===== Extracted entries =====
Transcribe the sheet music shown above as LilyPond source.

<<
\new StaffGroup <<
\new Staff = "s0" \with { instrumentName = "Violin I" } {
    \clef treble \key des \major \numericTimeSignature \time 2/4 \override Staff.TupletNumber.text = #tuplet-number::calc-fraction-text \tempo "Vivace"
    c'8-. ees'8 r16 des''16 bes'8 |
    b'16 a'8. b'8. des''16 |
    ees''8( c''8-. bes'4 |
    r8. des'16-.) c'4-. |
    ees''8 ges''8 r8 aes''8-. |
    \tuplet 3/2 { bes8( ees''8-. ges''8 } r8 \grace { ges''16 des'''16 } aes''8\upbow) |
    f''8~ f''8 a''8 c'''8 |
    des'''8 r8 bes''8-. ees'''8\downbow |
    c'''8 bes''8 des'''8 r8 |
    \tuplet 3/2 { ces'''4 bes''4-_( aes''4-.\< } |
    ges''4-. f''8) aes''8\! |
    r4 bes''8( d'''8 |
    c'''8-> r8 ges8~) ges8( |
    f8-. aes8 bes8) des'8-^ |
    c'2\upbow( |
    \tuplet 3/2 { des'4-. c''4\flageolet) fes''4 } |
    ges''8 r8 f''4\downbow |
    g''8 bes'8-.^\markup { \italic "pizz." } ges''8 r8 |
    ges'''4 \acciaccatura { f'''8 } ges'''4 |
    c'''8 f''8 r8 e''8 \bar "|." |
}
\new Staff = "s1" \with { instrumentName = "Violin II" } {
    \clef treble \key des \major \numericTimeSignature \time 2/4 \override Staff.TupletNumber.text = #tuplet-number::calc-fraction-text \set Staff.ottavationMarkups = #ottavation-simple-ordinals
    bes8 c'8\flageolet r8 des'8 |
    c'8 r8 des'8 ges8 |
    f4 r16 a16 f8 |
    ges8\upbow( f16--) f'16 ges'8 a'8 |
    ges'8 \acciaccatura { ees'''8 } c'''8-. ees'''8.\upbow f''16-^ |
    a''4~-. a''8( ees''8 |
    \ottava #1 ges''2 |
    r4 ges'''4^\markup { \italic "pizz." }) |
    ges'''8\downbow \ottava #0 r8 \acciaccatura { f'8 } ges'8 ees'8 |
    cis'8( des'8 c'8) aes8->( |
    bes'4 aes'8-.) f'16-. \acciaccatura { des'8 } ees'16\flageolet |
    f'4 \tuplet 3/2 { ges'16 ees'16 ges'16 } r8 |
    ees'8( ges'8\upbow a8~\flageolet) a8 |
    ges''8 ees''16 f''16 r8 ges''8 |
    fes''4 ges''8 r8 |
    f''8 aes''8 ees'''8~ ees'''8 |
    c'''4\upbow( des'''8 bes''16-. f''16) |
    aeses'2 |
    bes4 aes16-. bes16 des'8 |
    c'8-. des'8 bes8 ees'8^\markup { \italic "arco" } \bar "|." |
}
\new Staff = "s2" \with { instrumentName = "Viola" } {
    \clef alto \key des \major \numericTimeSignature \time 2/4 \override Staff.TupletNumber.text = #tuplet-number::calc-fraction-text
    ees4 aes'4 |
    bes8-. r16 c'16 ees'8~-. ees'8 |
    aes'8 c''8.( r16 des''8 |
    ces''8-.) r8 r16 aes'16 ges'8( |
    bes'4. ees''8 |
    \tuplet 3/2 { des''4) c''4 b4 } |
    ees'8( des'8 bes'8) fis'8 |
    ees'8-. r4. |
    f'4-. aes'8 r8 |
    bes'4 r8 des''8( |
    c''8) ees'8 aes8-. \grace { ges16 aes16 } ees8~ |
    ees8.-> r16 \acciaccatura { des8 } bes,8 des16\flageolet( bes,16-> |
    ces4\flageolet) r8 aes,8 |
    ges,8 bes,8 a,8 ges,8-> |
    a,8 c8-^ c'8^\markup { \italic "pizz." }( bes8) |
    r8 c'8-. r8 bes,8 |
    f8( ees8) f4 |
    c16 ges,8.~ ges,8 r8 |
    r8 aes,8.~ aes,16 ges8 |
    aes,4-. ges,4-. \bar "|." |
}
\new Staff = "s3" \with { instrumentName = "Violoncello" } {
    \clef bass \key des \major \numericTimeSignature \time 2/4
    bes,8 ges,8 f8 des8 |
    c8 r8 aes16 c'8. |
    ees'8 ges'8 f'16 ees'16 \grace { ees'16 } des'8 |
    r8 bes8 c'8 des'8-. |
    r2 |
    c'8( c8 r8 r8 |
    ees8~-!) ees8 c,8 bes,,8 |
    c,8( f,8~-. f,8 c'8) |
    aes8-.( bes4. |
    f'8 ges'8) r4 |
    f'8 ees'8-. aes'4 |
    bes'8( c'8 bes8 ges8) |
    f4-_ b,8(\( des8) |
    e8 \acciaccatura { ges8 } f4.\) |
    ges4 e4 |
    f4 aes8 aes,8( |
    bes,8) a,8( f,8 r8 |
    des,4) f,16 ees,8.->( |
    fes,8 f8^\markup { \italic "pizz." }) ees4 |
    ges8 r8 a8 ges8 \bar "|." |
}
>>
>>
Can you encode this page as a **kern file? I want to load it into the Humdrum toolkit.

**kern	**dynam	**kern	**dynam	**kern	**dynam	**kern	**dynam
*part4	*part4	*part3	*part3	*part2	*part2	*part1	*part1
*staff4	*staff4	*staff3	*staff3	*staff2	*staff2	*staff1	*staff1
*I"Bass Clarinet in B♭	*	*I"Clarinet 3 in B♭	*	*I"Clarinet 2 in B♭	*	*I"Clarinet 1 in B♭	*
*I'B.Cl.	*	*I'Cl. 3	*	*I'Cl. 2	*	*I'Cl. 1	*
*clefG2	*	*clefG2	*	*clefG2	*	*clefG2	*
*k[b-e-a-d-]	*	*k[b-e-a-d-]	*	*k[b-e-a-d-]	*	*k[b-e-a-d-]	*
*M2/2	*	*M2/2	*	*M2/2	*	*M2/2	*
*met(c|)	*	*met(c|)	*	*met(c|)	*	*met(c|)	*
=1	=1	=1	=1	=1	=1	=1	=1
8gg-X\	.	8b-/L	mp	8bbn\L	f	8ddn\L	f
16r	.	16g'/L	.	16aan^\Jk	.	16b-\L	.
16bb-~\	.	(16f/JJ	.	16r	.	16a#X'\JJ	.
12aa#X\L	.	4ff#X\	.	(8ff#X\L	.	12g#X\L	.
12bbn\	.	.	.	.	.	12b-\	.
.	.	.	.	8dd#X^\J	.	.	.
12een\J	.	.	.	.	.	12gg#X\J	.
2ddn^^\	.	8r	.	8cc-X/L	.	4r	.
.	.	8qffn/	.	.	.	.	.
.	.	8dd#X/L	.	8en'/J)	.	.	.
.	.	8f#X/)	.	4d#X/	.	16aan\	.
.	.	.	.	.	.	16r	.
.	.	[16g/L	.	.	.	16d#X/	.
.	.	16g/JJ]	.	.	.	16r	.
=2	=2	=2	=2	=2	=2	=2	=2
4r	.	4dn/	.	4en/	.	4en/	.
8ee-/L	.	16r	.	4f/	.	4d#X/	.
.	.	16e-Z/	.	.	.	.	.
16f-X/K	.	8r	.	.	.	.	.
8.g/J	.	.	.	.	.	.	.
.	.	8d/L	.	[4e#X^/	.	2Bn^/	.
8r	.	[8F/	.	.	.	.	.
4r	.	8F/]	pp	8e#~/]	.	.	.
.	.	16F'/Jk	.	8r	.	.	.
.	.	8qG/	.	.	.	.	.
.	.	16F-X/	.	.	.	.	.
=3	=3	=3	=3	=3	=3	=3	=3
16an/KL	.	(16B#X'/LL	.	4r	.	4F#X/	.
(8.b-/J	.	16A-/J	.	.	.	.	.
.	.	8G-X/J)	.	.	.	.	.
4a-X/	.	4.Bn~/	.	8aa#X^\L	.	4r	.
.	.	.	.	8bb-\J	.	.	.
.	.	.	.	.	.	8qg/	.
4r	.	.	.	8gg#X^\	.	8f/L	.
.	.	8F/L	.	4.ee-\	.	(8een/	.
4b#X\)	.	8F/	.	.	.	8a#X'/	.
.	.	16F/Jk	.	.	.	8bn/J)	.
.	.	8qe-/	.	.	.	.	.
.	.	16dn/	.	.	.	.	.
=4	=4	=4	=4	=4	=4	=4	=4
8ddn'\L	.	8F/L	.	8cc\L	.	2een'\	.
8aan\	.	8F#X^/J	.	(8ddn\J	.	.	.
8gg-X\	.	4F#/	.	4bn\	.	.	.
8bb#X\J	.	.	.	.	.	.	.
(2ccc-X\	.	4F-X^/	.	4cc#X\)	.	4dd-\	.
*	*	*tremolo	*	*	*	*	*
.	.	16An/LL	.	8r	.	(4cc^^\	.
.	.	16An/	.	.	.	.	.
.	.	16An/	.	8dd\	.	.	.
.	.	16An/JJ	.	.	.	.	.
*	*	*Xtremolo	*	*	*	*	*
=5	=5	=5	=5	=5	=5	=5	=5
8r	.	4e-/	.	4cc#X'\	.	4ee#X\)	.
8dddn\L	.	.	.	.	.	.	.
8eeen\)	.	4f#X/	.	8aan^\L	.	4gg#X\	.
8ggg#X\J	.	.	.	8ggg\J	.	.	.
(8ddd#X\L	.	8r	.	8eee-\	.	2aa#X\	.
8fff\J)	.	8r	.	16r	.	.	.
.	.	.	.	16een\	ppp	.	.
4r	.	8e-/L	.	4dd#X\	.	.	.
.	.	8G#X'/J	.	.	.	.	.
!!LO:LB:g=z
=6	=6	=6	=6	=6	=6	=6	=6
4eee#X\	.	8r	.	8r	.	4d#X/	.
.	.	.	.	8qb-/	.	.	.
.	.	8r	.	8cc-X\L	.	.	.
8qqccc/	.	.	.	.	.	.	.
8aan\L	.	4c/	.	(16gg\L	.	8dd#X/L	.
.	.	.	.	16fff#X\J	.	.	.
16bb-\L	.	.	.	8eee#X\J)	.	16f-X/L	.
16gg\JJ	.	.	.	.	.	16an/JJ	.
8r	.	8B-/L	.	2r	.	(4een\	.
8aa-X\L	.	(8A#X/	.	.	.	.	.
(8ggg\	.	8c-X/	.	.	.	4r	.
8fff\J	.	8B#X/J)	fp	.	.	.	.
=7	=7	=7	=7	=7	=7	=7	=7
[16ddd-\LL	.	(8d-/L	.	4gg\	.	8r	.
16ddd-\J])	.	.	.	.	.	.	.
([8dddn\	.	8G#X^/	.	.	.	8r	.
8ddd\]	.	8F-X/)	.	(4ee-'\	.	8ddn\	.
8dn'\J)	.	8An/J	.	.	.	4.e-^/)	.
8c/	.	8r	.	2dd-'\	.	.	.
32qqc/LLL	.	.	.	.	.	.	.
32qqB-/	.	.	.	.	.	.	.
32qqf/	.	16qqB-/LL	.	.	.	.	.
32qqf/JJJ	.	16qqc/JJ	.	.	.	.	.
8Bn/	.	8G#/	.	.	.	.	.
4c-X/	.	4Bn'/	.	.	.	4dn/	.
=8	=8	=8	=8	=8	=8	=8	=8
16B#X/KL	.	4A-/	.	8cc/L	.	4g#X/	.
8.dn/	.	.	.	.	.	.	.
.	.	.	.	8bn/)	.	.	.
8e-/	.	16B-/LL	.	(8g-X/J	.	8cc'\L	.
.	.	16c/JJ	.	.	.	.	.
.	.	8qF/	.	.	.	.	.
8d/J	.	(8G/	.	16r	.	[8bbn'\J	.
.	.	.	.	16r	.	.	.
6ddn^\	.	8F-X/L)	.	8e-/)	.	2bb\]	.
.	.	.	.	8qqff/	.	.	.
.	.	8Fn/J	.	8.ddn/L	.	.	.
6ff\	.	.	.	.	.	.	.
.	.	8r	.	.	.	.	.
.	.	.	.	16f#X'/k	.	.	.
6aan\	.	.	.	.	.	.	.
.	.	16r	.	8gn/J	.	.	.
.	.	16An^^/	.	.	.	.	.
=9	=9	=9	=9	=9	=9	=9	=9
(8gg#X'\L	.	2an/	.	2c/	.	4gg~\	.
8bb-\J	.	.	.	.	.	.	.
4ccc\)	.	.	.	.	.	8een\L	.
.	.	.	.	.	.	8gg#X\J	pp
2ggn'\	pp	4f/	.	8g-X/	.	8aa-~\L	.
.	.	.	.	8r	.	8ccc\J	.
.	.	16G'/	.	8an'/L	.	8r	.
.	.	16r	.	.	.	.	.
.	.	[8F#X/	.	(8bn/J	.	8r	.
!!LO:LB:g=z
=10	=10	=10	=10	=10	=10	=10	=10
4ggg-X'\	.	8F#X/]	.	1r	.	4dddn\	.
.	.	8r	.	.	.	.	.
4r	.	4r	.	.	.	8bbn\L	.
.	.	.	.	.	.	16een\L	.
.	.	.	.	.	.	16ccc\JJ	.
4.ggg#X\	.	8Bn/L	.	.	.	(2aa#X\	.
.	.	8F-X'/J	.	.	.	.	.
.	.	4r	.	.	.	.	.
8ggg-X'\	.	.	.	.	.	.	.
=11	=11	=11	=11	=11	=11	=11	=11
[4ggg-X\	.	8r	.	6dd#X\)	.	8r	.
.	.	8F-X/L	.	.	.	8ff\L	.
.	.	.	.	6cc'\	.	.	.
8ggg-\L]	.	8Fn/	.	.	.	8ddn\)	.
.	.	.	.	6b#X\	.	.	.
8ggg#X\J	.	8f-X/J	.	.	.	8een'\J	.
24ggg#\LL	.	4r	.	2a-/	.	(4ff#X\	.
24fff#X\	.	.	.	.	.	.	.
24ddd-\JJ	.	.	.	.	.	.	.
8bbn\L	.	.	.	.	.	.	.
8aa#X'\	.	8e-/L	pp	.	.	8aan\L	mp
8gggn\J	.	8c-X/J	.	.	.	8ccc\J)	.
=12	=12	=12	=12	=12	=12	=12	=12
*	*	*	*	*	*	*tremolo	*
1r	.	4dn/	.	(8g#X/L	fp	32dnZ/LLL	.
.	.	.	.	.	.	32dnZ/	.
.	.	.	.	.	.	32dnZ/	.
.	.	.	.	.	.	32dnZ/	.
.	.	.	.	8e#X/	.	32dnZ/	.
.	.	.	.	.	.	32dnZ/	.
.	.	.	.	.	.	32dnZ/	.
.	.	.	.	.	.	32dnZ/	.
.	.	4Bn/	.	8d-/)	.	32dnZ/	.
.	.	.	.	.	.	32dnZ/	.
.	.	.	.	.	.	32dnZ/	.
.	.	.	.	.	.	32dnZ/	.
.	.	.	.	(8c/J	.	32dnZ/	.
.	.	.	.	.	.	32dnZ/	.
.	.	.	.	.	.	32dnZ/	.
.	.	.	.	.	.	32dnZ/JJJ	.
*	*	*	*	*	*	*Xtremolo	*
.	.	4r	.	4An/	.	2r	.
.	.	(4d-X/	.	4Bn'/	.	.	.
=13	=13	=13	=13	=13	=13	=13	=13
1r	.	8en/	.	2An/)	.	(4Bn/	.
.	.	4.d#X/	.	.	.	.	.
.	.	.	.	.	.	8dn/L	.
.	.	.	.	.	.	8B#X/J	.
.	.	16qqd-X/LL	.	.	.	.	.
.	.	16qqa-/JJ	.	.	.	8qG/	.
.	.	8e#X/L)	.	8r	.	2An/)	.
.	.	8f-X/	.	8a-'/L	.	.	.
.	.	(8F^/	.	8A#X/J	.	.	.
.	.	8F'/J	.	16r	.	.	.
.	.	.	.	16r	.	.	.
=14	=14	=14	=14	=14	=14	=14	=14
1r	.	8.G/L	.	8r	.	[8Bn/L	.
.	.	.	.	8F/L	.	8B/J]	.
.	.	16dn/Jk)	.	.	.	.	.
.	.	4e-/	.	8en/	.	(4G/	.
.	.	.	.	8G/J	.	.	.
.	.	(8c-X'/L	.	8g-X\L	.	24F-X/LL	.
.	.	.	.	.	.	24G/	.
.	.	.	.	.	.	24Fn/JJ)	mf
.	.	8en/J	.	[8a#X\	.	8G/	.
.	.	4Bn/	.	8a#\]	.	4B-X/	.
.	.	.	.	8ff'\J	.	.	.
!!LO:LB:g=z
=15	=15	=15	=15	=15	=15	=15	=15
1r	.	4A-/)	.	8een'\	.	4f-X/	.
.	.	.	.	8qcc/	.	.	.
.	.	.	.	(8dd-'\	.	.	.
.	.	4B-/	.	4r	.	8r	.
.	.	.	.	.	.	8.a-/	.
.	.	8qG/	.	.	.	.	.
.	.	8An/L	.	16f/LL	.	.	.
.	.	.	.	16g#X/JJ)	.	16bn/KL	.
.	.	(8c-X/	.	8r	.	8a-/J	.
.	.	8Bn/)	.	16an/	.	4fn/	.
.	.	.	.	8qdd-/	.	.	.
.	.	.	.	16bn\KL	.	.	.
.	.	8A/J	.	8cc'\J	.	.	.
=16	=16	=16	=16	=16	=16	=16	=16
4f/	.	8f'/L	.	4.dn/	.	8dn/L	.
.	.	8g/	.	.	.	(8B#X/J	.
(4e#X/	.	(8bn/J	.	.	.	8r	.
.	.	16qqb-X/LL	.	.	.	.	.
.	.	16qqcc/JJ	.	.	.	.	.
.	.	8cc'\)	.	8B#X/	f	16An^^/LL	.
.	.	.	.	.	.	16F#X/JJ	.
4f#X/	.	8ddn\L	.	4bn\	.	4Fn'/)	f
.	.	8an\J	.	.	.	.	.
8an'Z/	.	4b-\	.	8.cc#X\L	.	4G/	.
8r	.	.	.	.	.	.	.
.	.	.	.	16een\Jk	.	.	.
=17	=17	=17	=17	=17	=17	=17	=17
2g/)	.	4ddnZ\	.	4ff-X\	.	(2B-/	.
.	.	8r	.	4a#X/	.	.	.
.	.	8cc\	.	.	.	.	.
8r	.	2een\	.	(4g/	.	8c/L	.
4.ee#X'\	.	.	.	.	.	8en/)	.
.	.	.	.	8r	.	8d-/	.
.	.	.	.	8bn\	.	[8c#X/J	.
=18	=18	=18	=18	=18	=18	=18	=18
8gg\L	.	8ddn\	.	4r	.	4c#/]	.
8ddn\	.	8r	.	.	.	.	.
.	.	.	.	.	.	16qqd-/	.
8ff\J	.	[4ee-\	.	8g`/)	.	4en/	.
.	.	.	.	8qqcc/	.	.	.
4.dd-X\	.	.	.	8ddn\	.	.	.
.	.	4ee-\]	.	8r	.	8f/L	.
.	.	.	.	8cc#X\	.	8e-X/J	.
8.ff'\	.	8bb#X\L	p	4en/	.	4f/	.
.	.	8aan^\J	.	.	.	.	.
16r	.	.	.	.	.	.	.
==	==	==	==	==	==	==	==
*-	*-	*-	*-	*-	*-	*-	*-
=====
Show every line of the rows above that contains the string "numericTimeSignature". Case counts.

■ Finished answer:
    \clef treble \key des \major \numericTimeSignature \time 2/4 \override Staff.TupletNumber.text = #tuplet-number::calc-fraction-text \tempo "Vivace"
    \clef treble \key des \major \numericTimeSignature \time 2/4 \override Staff.TupletNumber.text = #tuplet-number::calc-fraction-text \set Staff.ottavationMarkups = #ottavation-simple-ordinals
    \clef alto \key des \major \numericTimeSignature \time 2/4 \override Staff.TupletNumber.text = #tuplet-number::calc-fraction-text
    \clef bass \key des \major \numericTimeSignature \time 2/4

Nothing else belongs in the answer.